In the data below, find every line with the word "triangle" and copy it.

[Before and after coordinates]
****************************************

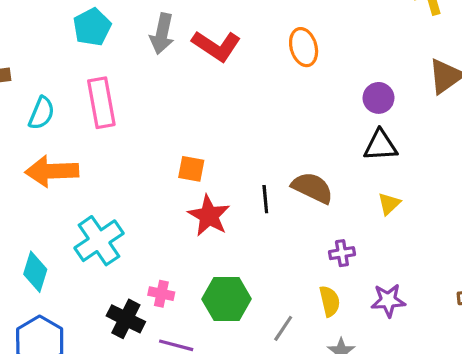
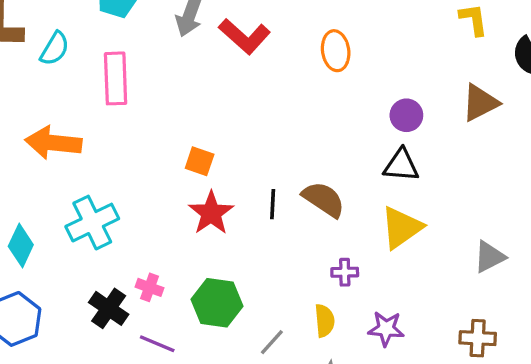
cyan semicircle: (42, 113) -> (55, 49), moved
yellow triangle: (389, 204) -> (402, 228), size x1.8

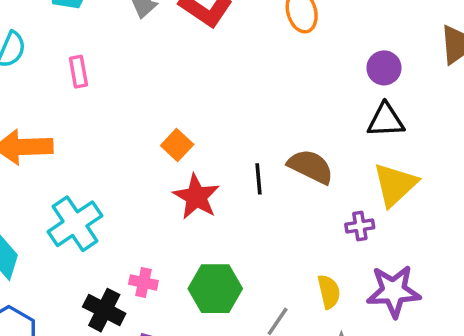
pink rectangle: (116, 78) -> (78, 72), size x0.6
orange square: (200, 161) -> (177, 145), turned 32
purple cross: (345, 272) -> (360, 226), moved
purple star: (386, 329) -> (394, 291), size x1.4

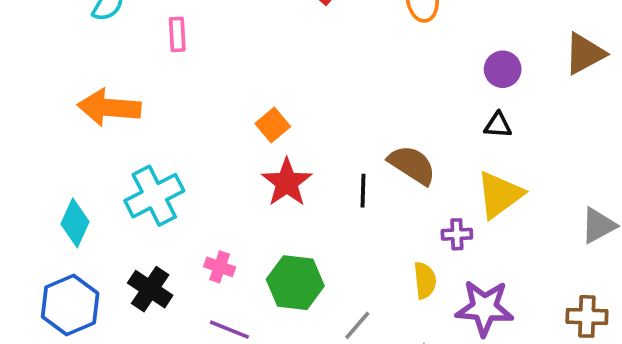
black triangle: (386, 120) -> (498, 125), size x0.7
black line: (259, 179) -> (363, 191), moved
yellow semicircle: (329, 292) -> (425, 280), moved
black cross: (104, 310) -> (150, 289), moved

****************************************

ANSWER TO THE EXERCISE
yellow triangle: (389, 204) -> (402, 228), size x1.8
black triangle: (386, 120) -> (498, 125), size x0.7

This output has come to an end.